- _WHAT IS REQUIRED_
In the material below, find the line with "(449, 171) = (596, 424): black" and the line with "(485, 91) = (645, 589): black", then output those two lines and every line between them, exactly.

- _RECORDED INFORMATION_
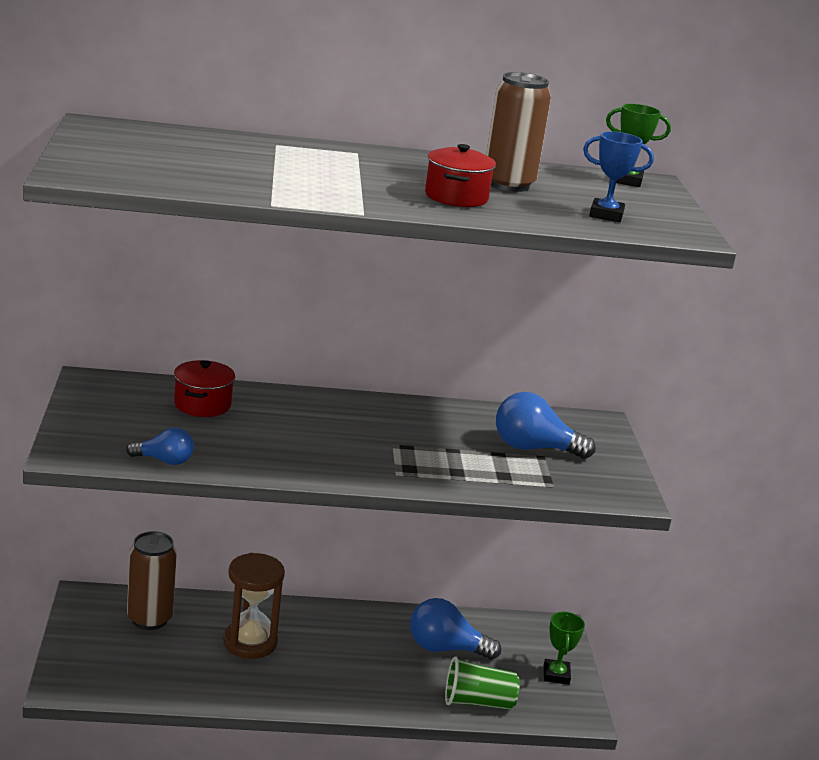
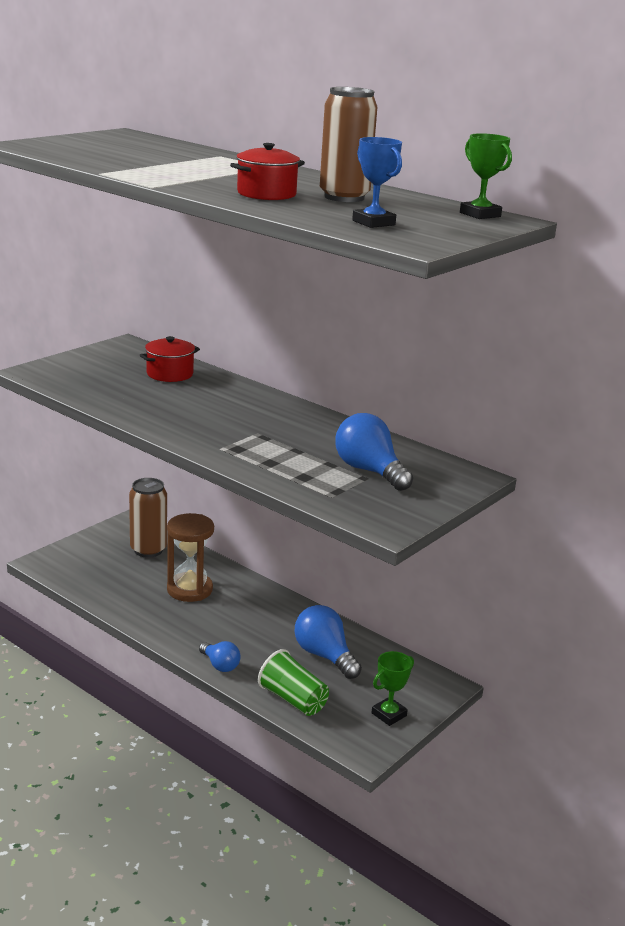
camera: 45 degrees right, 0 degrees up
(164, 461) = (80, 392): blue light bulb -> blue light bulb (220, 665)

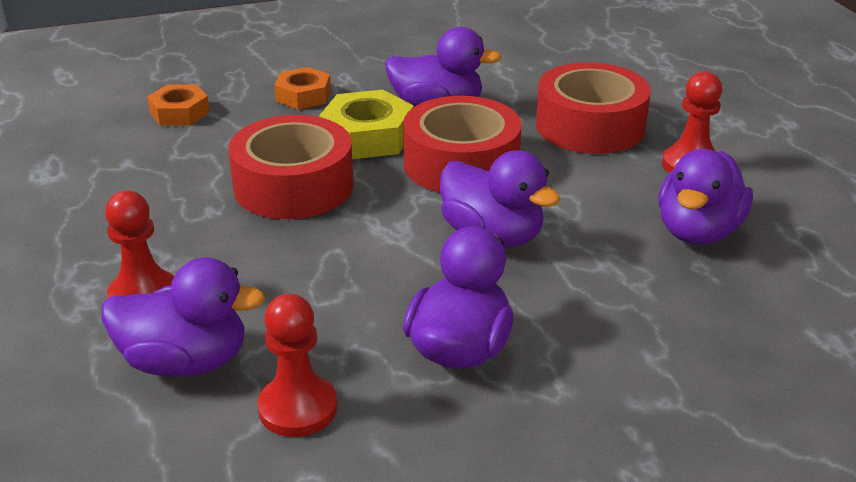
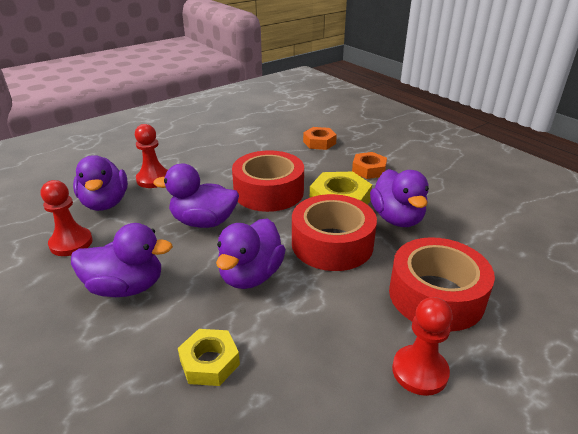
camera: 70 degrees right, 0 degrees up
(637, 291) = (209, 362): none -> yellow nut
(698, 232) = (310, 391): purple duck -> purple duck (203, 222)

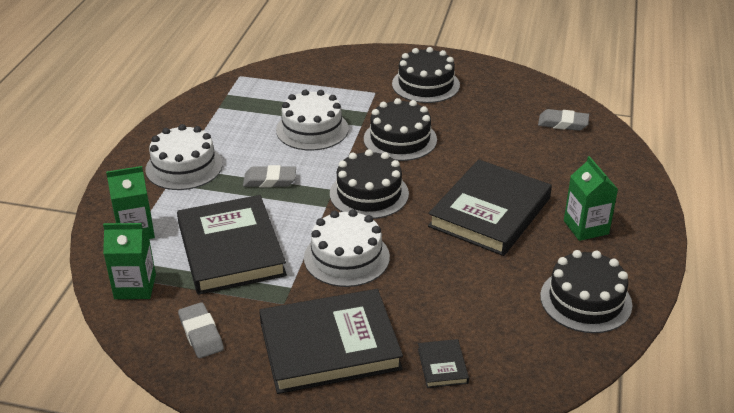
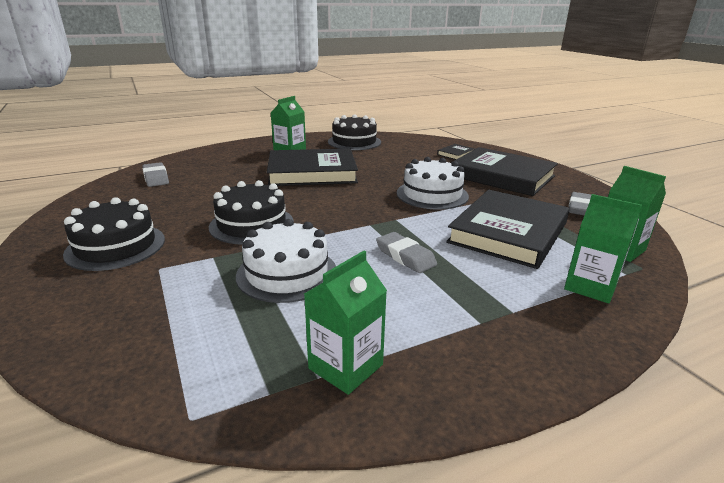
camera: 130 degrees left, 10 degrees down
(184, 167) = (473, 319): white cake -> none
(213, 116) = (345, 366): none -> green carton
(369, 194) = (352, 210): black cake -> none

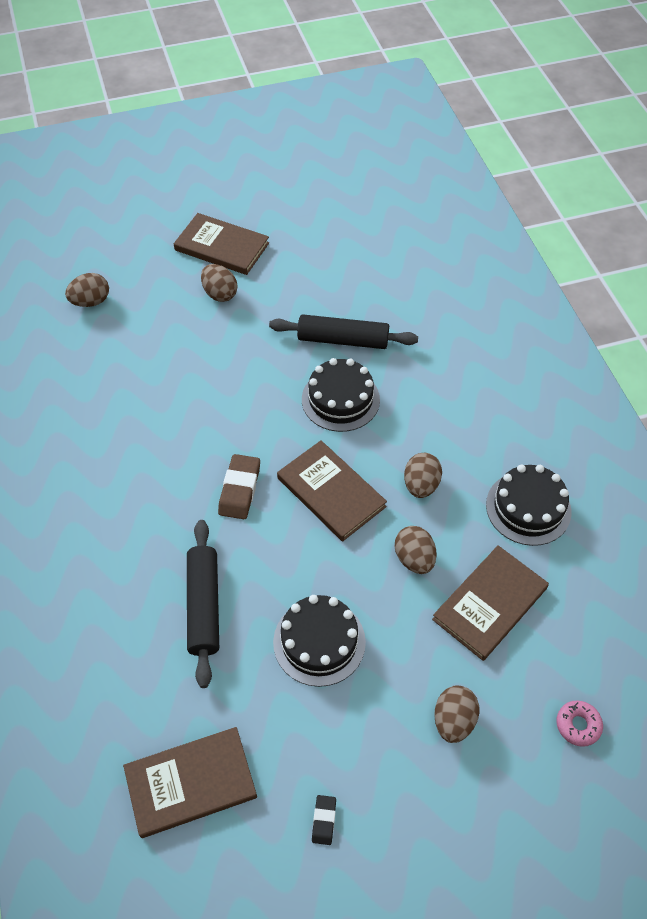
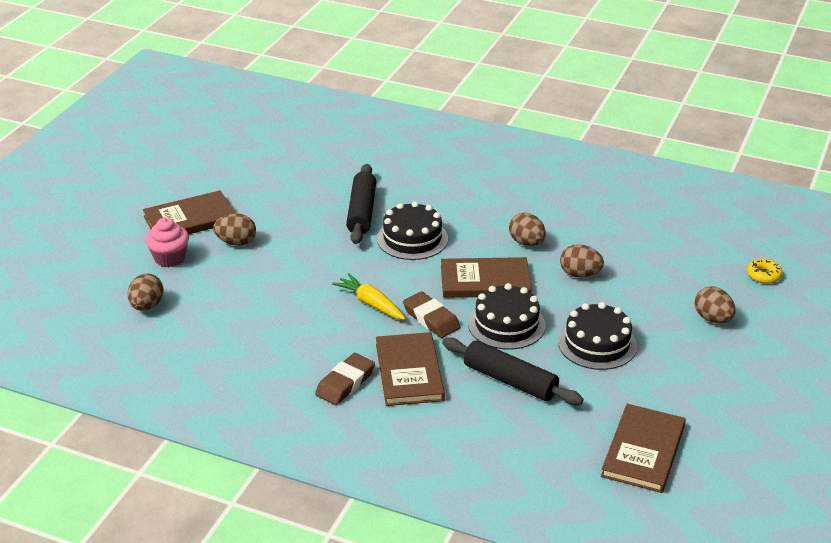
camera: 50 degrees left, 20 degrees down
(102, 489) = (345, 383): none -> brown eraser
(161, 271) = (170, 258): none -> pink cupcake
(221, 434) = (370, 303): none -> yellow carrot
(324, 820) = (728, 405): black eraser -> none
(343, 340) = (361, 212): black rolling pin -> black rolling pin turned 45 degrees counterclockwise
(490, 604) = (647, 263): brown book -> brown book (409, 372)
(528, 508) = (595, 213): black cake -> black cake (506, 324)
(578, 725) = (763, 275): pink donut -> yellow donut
---
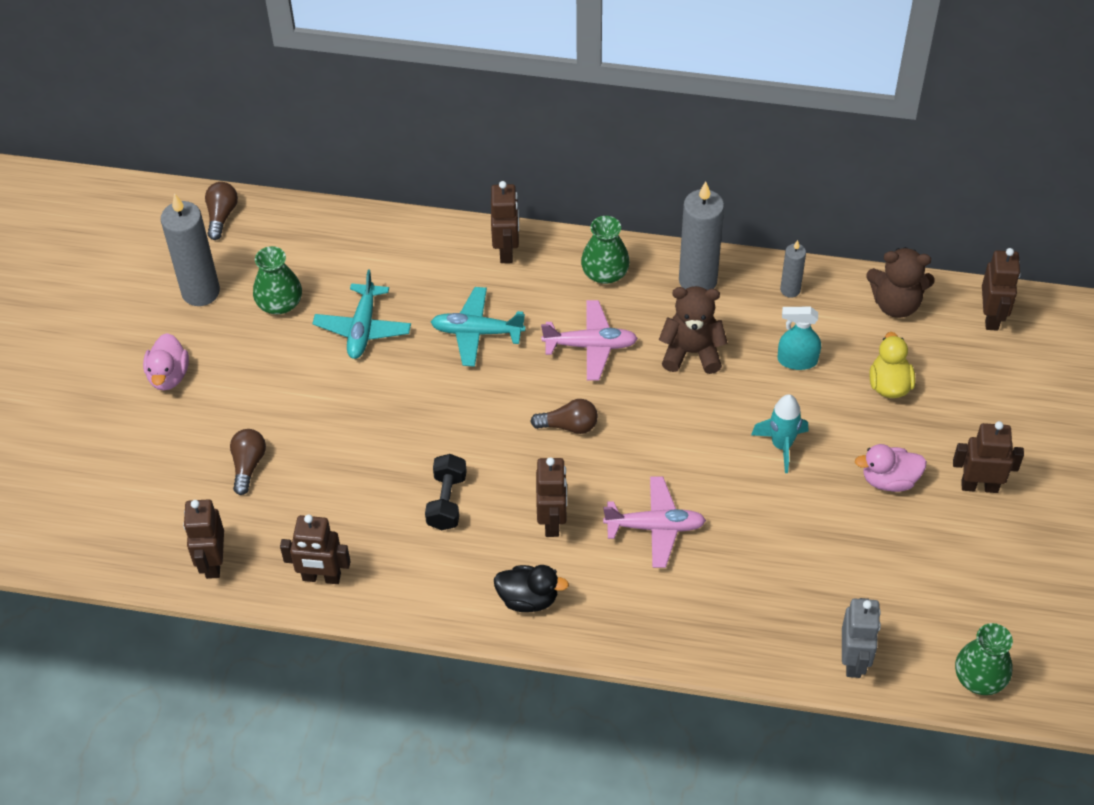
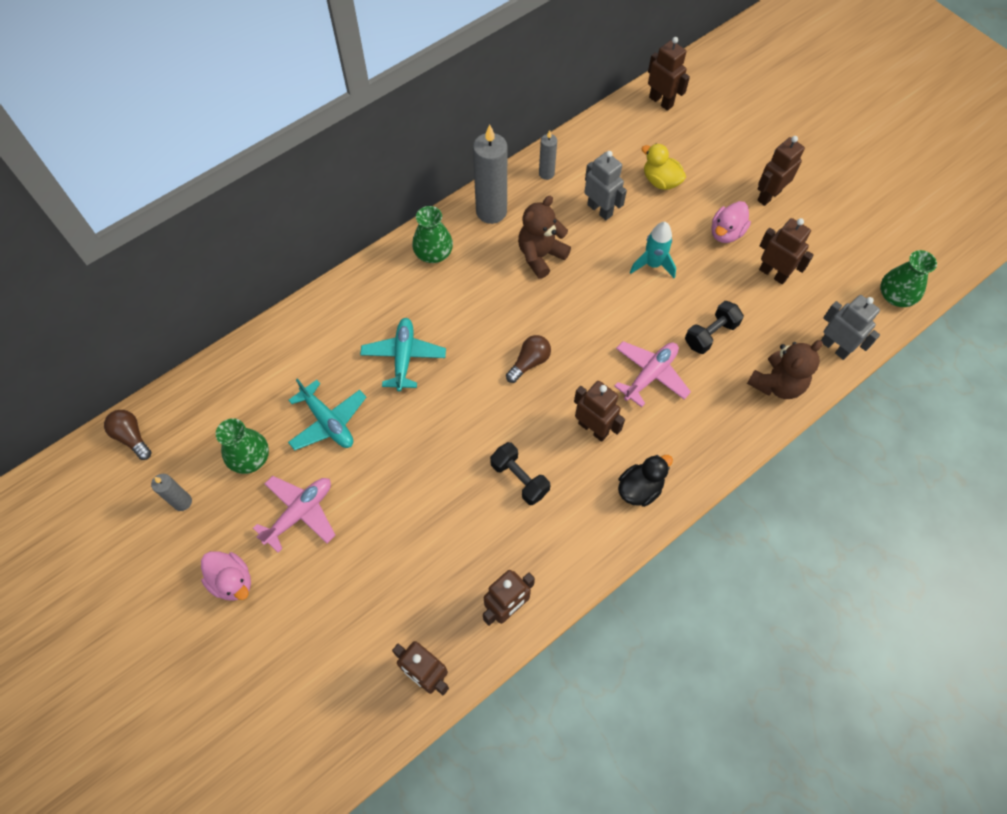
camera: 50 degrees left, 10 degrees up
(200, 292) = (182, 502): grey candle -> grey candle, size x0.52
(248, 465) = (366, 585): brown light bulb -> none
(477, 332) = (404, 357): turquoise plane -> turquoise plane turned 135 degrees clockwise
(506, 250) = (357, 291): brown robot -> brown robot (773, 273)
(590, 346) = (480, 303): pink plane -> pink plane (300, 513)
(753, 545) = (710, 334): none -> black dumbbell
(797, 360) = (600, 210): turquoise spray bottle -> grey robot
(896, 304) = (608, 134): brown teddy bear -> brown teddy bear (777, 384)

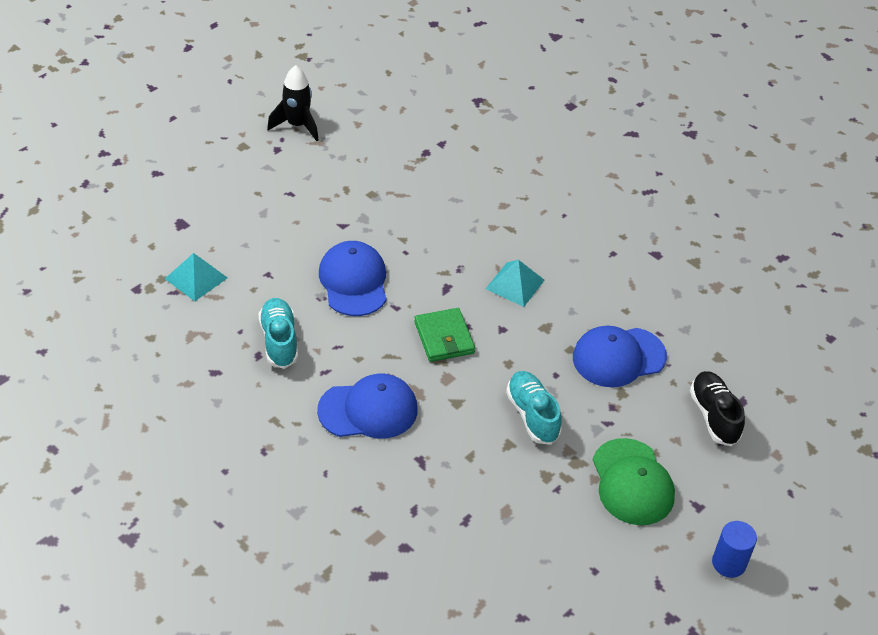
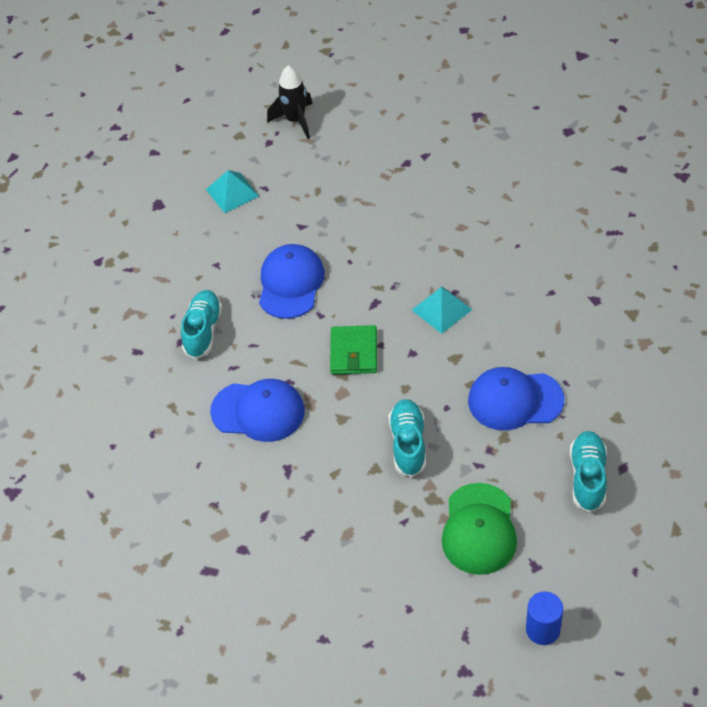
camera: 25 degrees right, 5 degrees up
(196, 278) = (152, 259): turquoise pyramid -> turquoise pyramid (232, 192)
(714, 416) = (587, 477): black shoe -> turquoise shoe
...
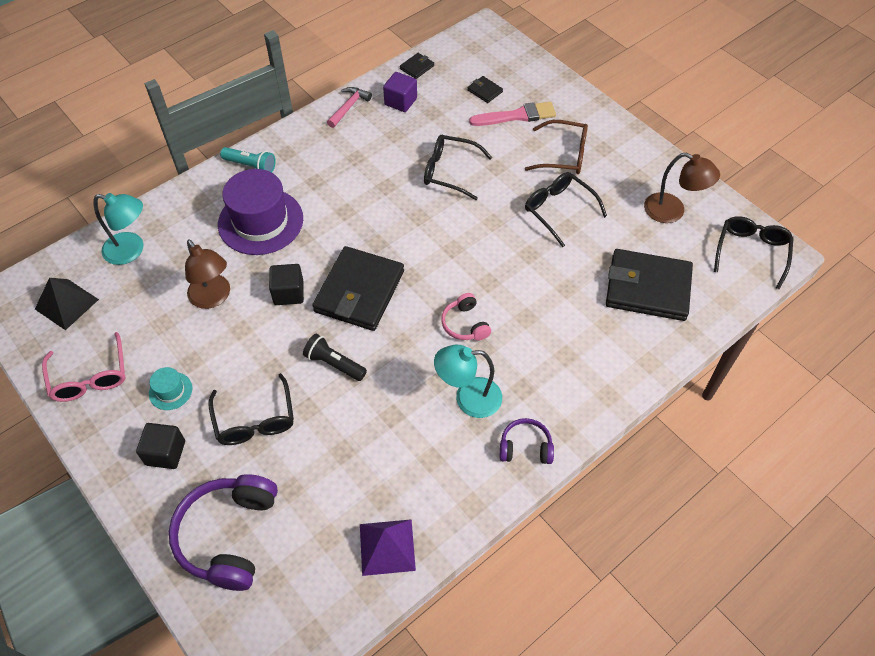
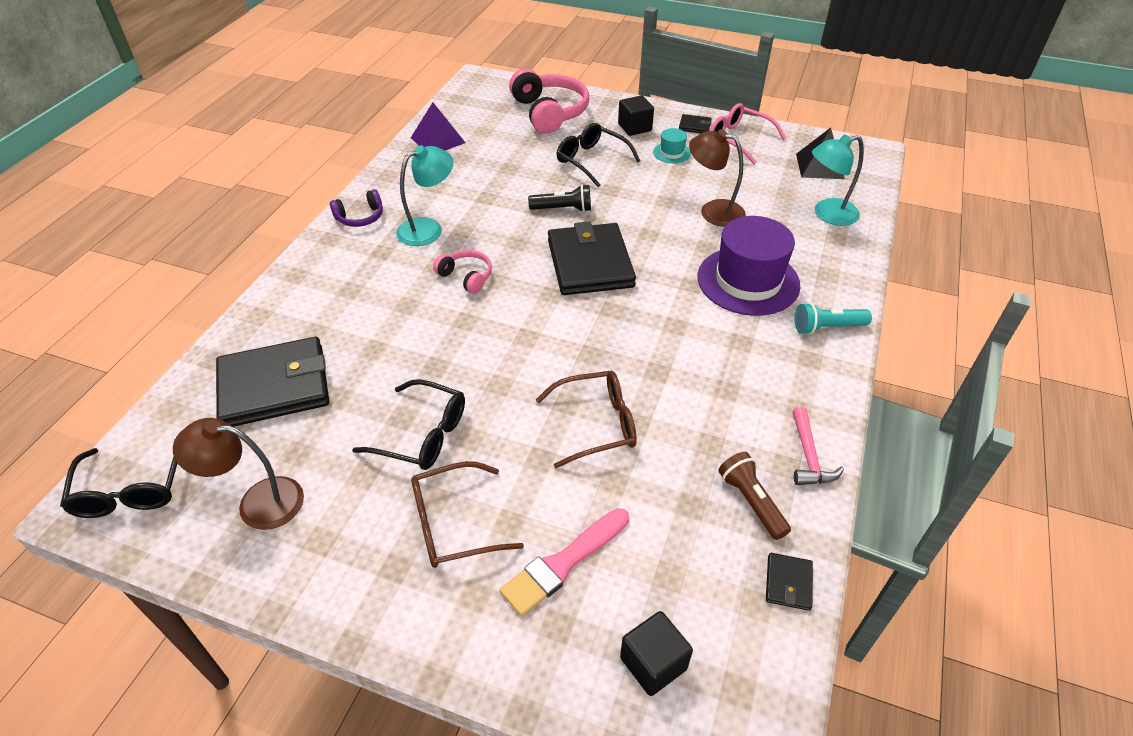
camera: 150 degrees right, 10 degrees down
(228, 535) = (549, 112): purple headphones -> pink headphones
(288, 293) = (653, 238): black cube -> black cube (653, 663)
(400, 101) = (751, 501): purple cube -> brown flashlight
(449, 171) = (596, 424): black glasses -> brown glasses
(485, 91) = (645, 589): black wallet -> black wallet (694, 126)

- _COMPLETED TASK_
(449, 171) = (596, 424): black glasses -> brown glasses
(485, 91) = (645, 589): black wallet -> black wallet (694, 126)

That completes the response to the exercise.